» Required action: Could you write out, word for word, each line from the one containing "(251, 556) = (114, 157): none -> yellow tape" to the last line of the data below, both included and nothing more?

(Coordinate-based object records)
[Start of section]
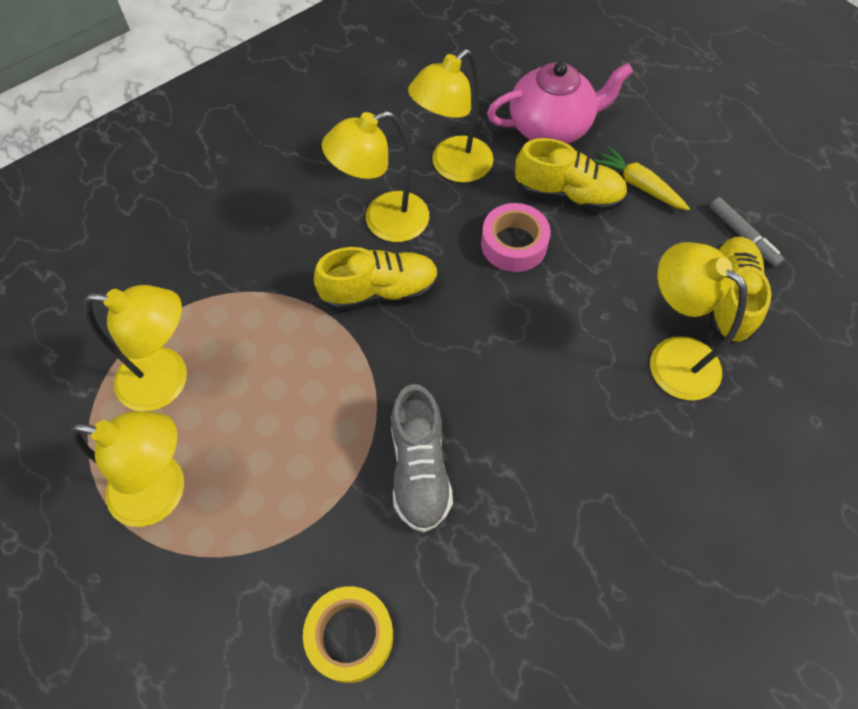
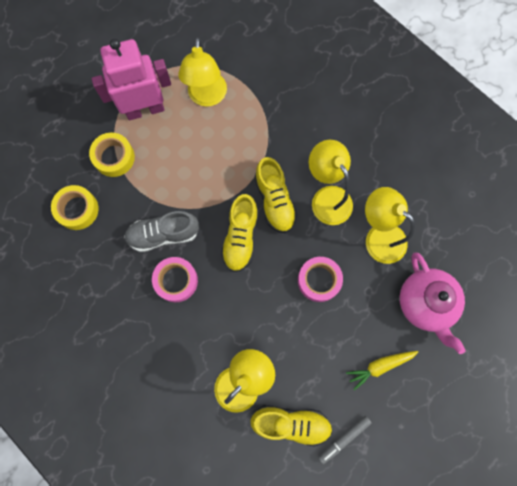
camera: 85 degrees right, 15 degrees up
(163, 492) = (145, 109): yellow lamp -> pink robot
(251, 556) = (114, 157): none -> yellow tape
(506, 451) = (176, 280): none -> pink tape
(568, 194) = (365, 316): yellow shoe -> yellow shoe (240, 237)
(639, 185) = (380, 366): yellow carrot -> yellow carrot turned 150 degrees counterclockwise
[End of section]
» Solution:
(251, 556) = (114, 157): none -> yellow tape
(506, 451) = (176, 280): none -> pink tape
(568, 194) = (365, 316): yellow shoe -> yellow shoe (240, 237)
(639, 185) = (380, 366): yellow carrot -> yellow carrot turned 150 degrees counterclockwise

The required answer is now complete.